*** Information shown Section Begins ***

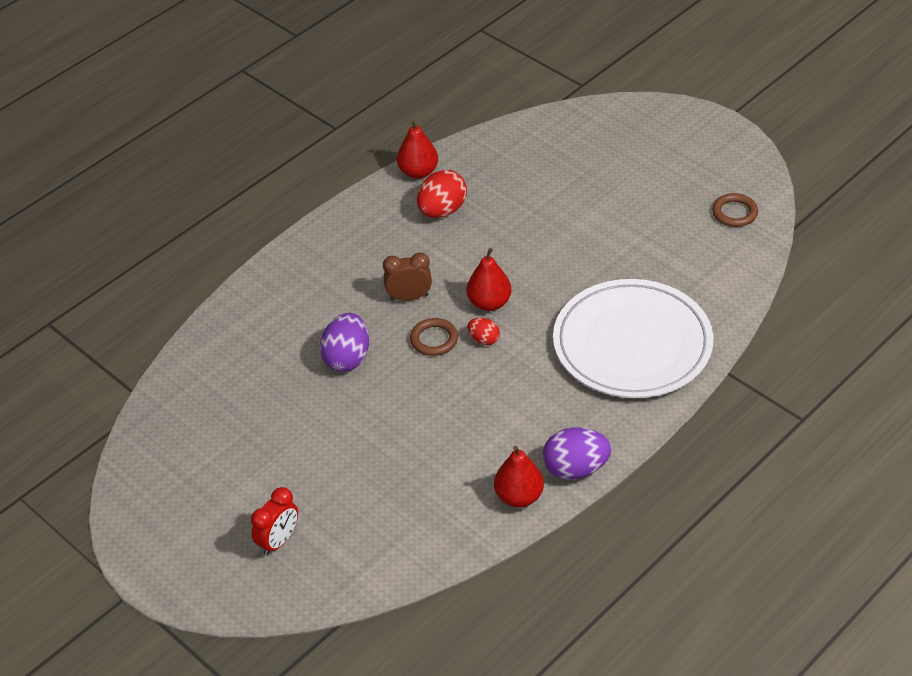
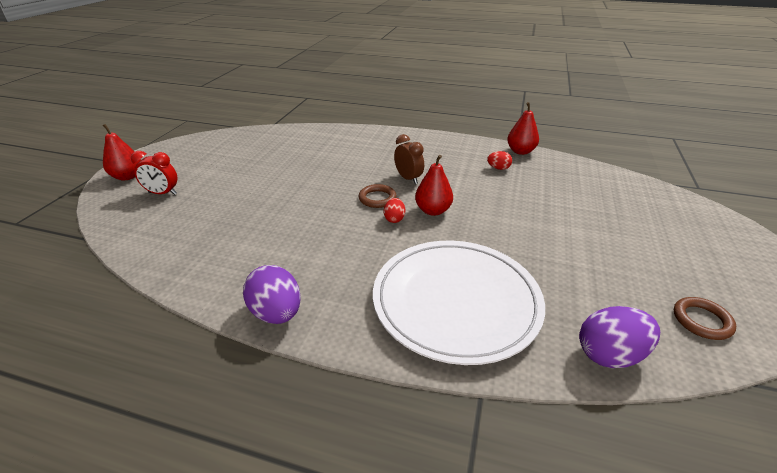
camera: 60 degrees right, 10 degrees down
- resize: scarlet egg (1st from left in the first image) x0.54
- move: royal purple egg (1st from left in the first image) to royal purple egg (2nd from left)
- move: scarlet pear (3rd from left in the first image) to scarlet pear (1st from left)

*** Information shown Section Ends ***

Work request
Restate every line above word for word. Do not carry over the images.

Reply
camera: 60 degrees right, 10 degrees down
- resize: scarlet egg (1st from left in the first image) x0.54
- move: royal purple egg (1st from left in the first image) to royal purple egg (2nd from left)
- move: scarlet pear (3rd from left in the first image) to scarlet pear (1st from left)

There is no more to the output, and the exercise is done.